◆ Work to complete
Word-for-word transcription: reproduce all of the data, but not the pictures.

◆ Provided data

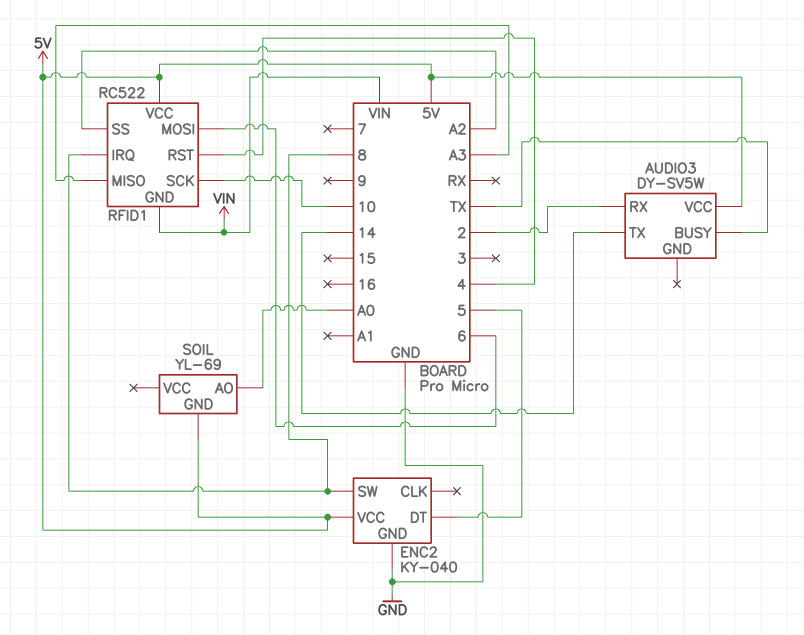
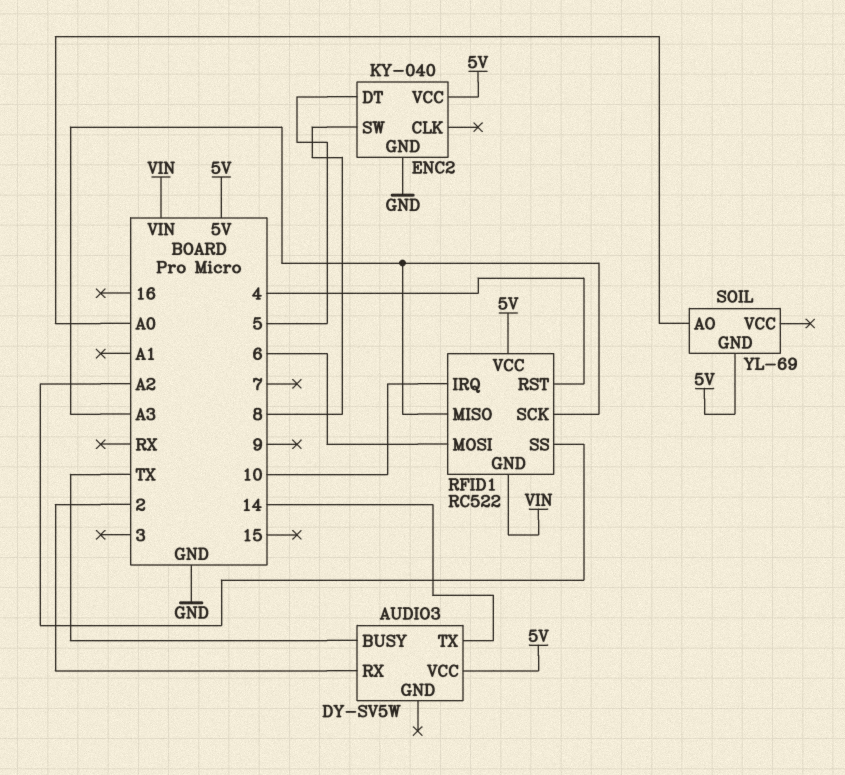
RFID1 pin IRQ: 8 -> 10
RFID1 pin SCK: 10 -> A3

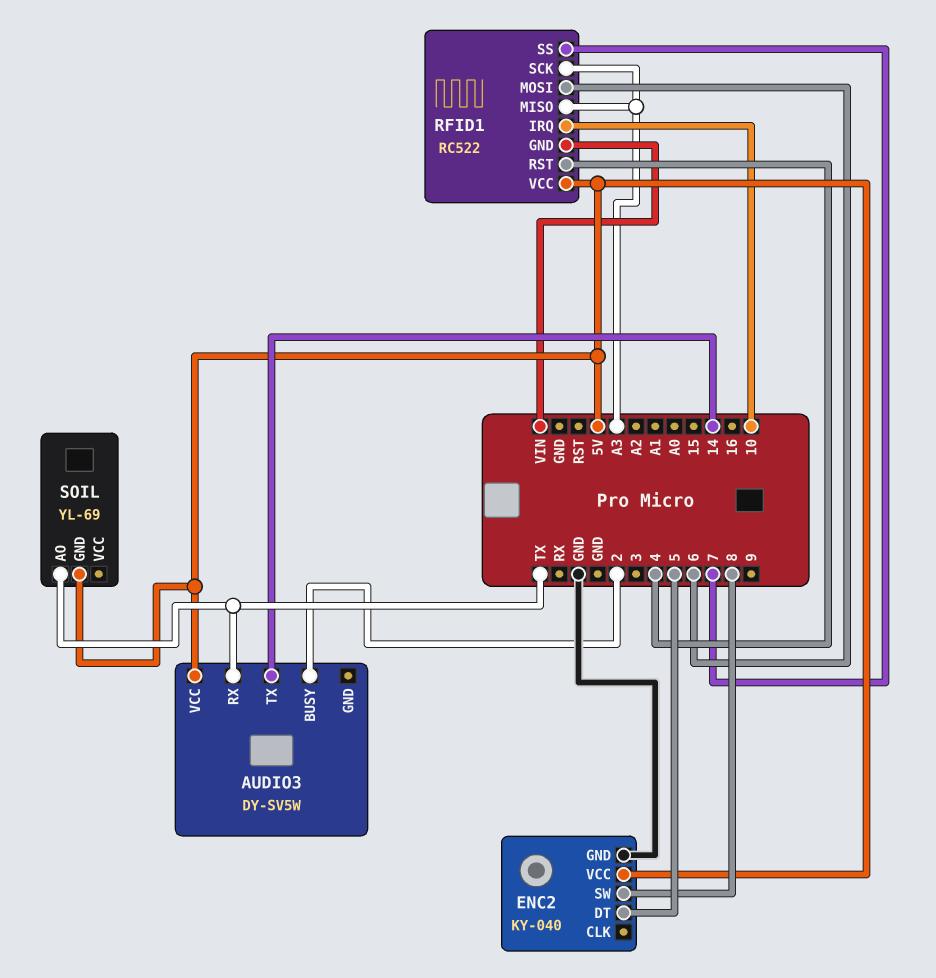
AUDIO3 pin BUSY: TX -> 2
AUDIO3 pin RX: 2 -> TX
RFID1 pin SS: A2 -> 7
SOIL pin AO: A0 -> TX

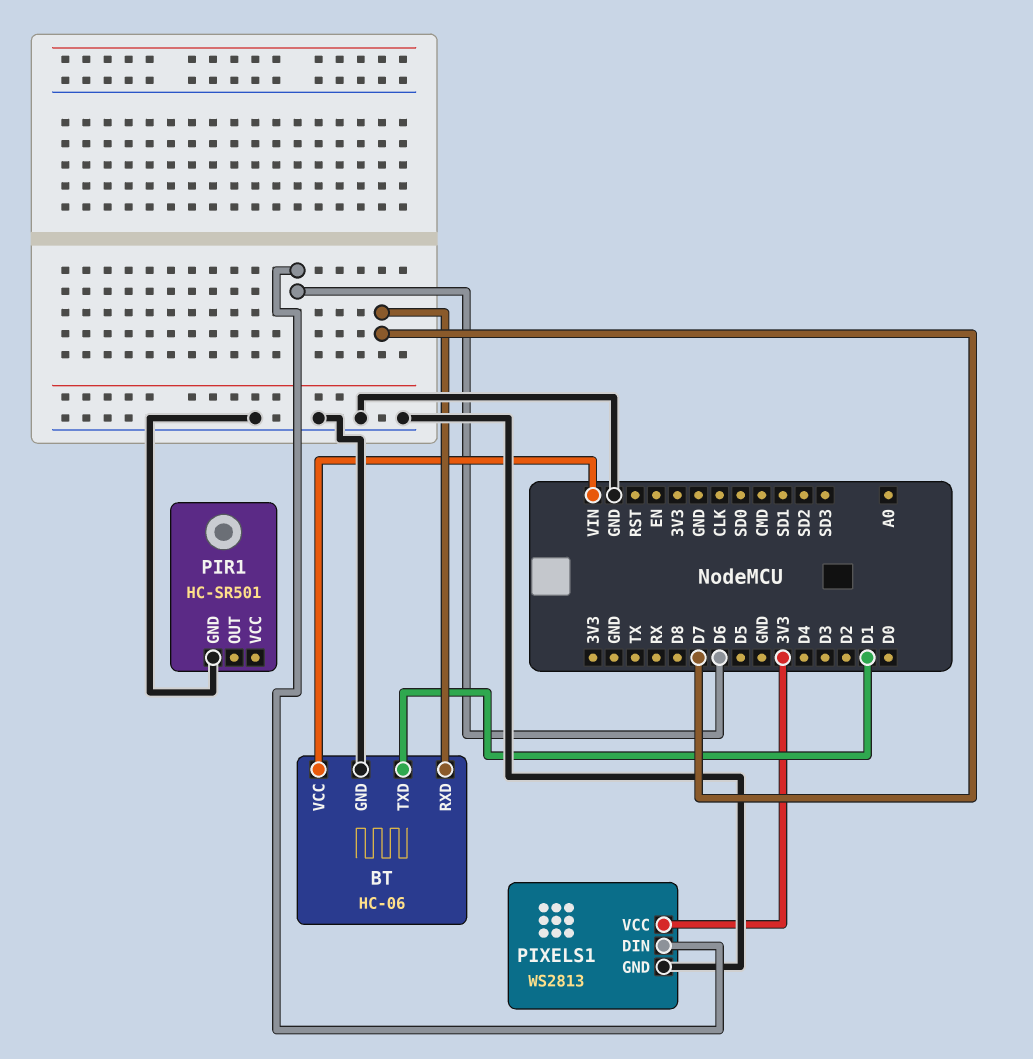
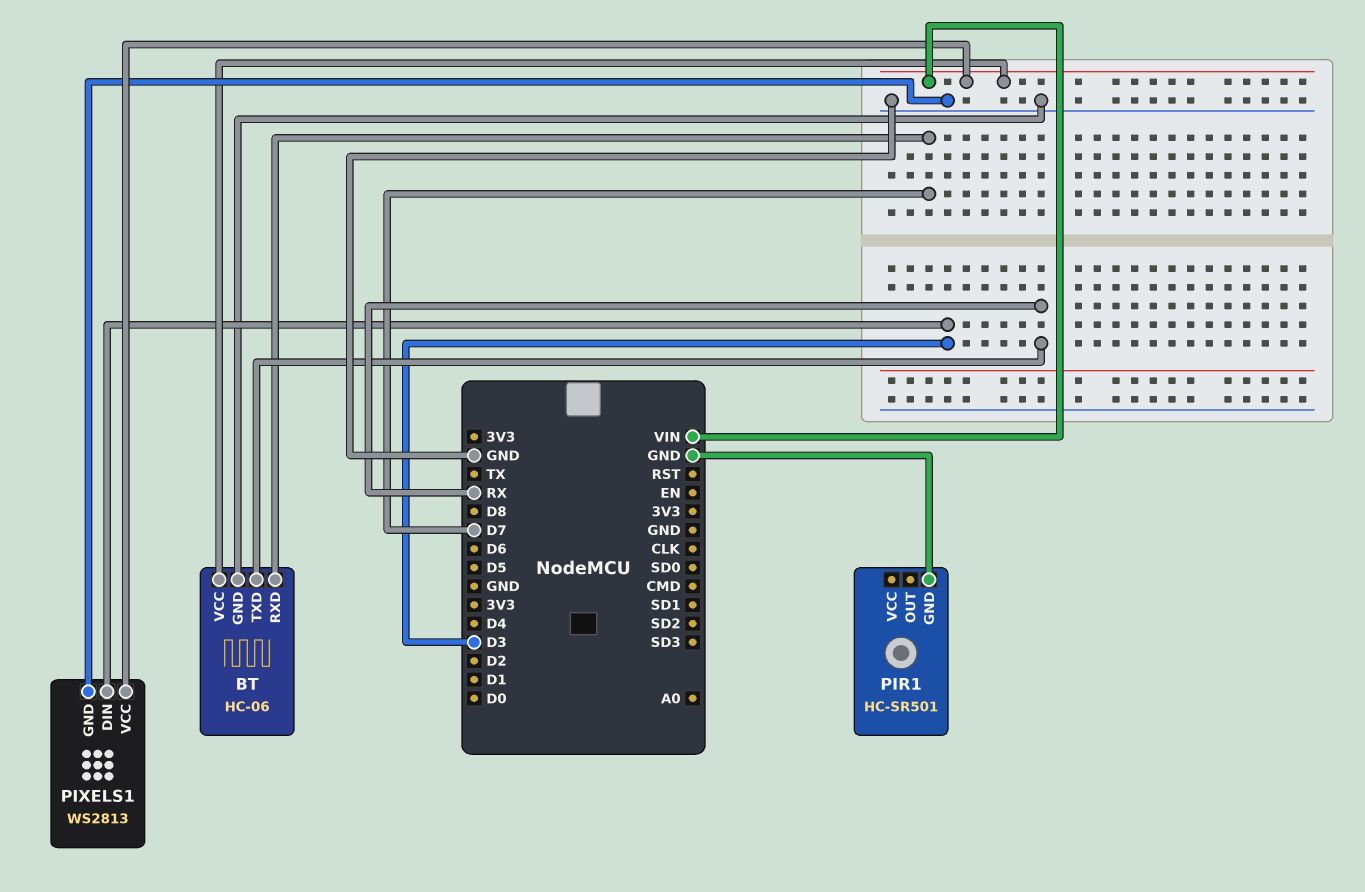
BT pin TXD: D1 -> RX
PIXELS1 pin DIN: D6 -> D3
PIXELS1 pin VCC: 3V3 -> VIN

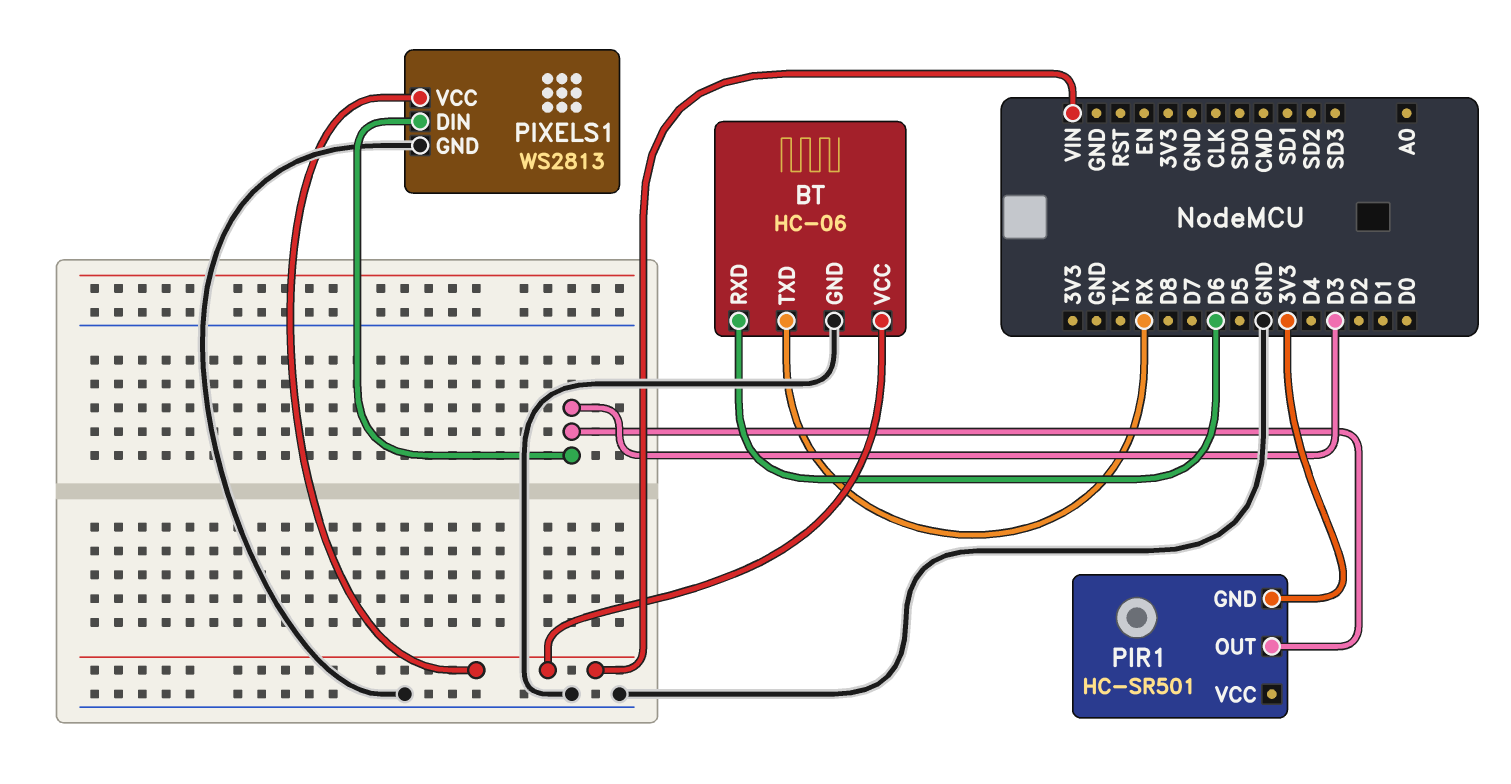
BT pin RXD: D7 -> D6
PIR1 pin GND: GND -> 3V3
PIR1 pin OUT: none -> D3

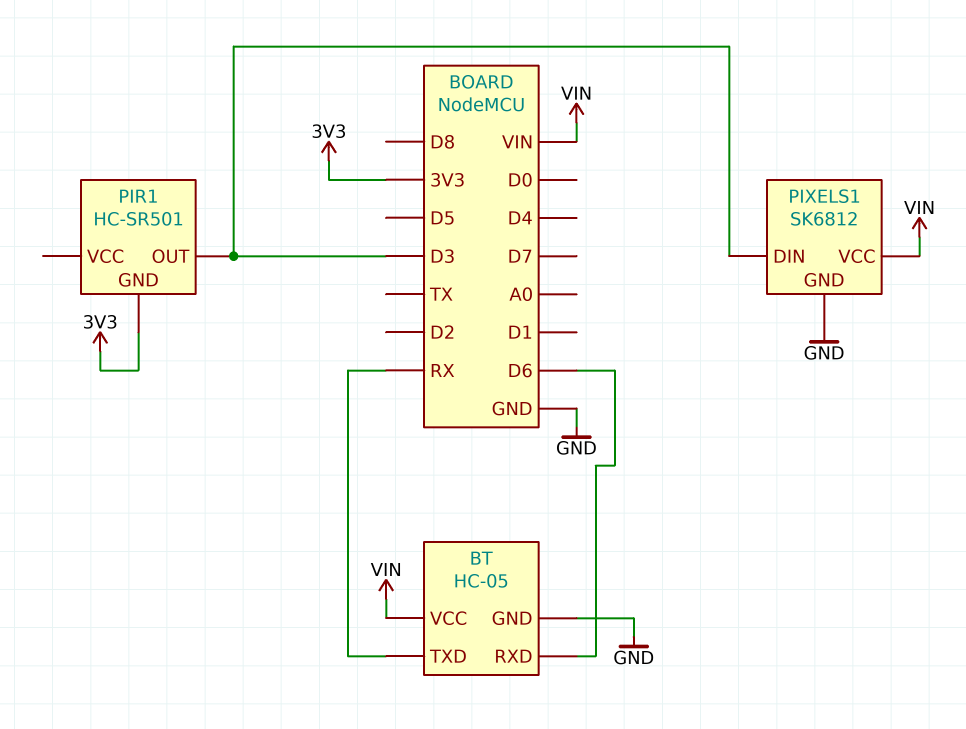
BT: HC-06 -> HC-05
PIXELS1: WS2813 -> SK6812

◆ Output below
RFID1 pin IRQ: 8 -> 10
RFID1 pin SCK: 10 -> A3

AUDIO3 pin BUSY: TX -> 2
AUDIO3 pin RX: 2 -> TX
RFID1 pin SS: A2 -> 7
SOIL pin AO: A0 -> TX

BT pin TXD: D1 -> RX
PIXELS1 pin DIN: D6 -> D3
PIXELS1 pin VCC: 3V3 -> VIN

BT pin RXD: D7 -> D6
PIR1 pin GND: GND -> 3V3
PIR1 pin OUT: none -> D3

BT: HC-06 -> HC-05
PIXELS1: WS2813 -> SK6812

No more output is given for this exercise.